WORKING DATA ->
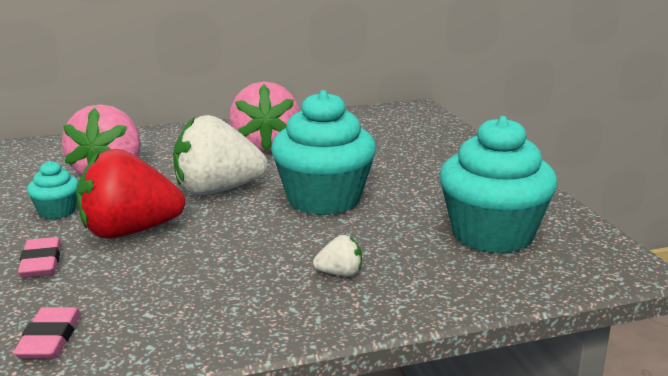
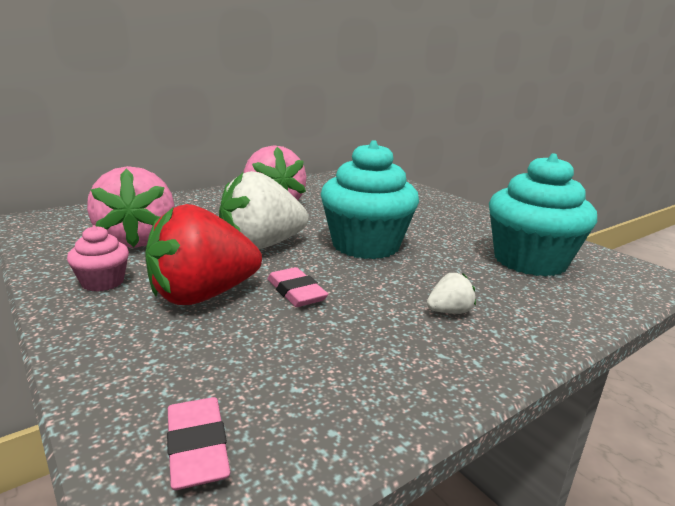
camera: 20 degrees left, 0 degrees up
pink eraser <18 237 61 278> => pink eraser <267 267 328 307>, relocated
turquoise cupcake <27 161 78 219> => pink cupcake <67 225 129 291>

---

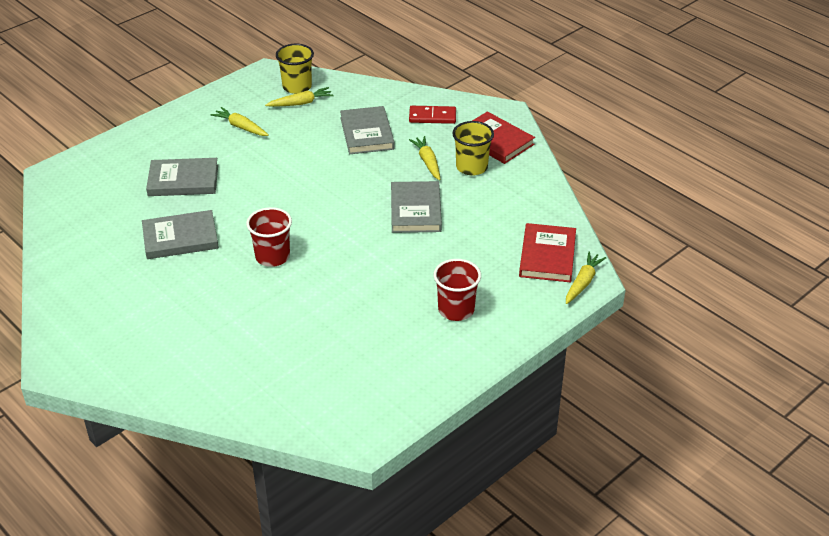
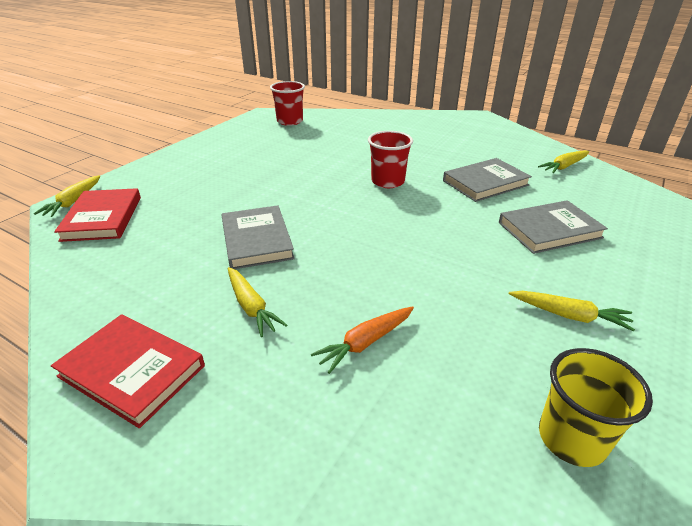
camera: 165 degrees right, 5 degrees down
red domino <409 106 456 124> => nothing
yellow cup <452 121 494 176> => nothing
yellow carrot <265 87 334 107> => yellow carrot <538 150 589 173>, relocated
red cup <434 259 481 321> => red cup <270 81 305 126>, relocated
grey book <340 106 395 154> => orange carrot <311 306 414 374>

WHAT YOU WILL DO -> Restate word for word the lines in the material above from the one with "pink eraser <18" to the one with "turquoise cupcake <27"; both of those lines count, and nothing else does.

REPLY ->
pink eraser <18 237 61 278> => pink eraser <267 267 328 307>, relocated
turquoise cupcake <27 161 78 219> => pink cupcake <67 225 129 291>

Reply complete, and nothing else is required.